● **Exercise**
Each line from the start of the listing below through the line containing "C11: 100nF (GND, VEE) -> 10nF (GND, VEE)" should be reproduced exactly, with no others.

● **Data for this task**
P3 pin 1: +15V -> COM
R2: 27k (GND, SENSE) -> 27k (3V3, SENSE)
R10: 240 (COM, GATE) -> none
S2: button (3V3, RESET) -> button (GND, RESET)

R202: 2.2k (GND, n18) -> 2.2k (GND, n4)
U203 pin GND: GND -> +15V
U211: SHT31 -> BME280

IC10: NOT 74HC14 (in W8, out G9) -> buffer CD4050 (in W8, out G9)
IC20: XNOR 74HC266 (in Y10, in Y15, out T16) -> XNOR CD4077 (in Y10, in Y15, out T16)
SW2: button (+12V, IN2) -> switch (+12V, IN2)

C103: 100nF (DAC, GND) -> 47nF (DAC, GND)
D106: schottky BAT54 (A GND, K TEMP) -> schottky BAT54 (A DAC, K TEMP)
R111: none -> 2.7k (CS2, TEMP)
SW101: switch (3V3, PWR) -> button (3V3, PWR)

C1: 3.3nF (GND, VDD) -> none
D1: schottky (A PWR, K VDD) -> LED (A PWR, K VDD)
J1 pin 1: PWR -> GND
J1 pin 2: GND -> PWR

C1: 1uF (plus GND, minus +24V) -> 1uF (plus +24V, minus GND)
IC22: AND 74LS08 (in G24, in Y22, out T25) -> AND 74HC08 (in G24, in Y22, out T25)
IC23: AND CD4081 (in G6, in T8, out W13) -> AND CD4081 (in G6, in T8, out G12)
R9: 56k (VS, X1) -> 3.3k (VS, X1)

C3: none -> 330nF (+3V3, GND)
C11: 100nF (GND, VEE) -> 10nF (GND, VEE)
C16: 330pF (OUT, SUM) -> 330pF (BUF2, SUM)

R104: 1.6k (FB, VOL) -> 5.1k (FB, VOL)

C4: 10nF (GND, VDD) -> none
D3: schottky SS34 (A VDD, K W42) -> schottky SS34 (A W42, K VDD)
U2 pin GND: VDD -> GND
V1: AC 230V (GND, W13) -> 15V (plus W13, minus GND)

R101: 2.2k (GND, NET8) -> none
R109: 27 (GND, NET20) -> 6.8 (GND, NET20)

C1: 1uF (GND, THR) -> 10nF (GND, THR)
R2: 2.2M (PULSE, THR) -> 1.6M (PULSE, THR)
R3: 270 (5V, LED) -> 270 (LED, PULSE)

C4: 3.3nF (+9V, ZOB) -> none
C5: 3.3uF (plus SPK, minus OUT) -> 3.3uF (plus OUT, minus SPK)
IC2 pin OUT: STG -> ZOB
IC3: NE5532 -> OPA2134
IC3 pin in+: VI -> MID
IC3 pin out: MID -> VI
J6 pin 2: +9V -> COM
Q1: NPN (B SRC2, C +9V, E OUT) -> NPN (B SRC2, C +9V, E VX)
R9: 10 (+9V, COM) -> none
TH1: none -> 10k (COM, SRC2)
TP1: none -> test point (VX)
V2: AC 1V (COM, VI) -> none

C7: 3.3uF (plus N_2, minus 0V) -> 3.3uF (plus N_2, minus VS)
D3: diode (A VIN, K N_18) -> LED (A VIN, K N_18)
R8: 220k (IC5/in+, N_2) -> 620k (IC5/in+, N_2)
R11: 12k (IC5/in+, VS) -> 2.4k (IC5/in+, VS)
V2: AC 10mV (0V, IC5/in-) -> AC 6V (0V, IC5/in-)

● **Answer to the problem**
P3 pin 1: +15V -> COM
R2: 27k (GND, SENSE) -> 27k (3V3, SENSE)
R10: 240 (COM, GATE) -> none
S2: button (3V3, RESET) -> button (GND, RESET)

R202: 2.2k (GND, n18) -> 2.2k (GND, n4)
U203 pin GND: GND -> +15V
U211: SHT31 -> BME280

IC10: NOT 74HC14 (in W8, out G9) -> buffer CD4050 (in W8, out G9)
IC20: XNOR 74HC266 (in Y10, in Y15, out T16) -> XNOR CD4077 (in Y10, in Y15, out T16)
SW2: button (+12V, IN2) -> switch (+12V, IN2)

C103: 100nF (DAC, GND) -> 47nF (DAC, GND)
D106: schottky BAT54 (A GND, K TEMP) -> schottky BAT54 (A DAC, K TEMP)
R111: none -> 2.7k (CS2, TEMP)
SW101: switch (3V3, PWR) -> button (3V3, PWR)

C1: 3.3nF (GND, VDD) -> none
D1: schottky (A PWR, K VDD) -> LED (A PWR, K VDD)
J1 pin 1: PWR -> GND
J1 pin 2: GND -> PWR

C1: 1uF (plus GND, minus +24V) -> 1uF (plus +24V, minus GND)
IC22: AND 74LS08 (in G24, in Y22, out T25) -> AND 74HC08 (in G24, in Y22, out T25)
IC23: AND CD4081 (in G6, in T8, out W13) -> AND CD4081 (in G6, in T8, out G12)
R9: 56k (VS, X1) -> 3.3k (VS, X1)

C3: none -> 330nF (+3V3, GND)
C11: 100nF (GND, VEE) -> 10nF (GND, VEE)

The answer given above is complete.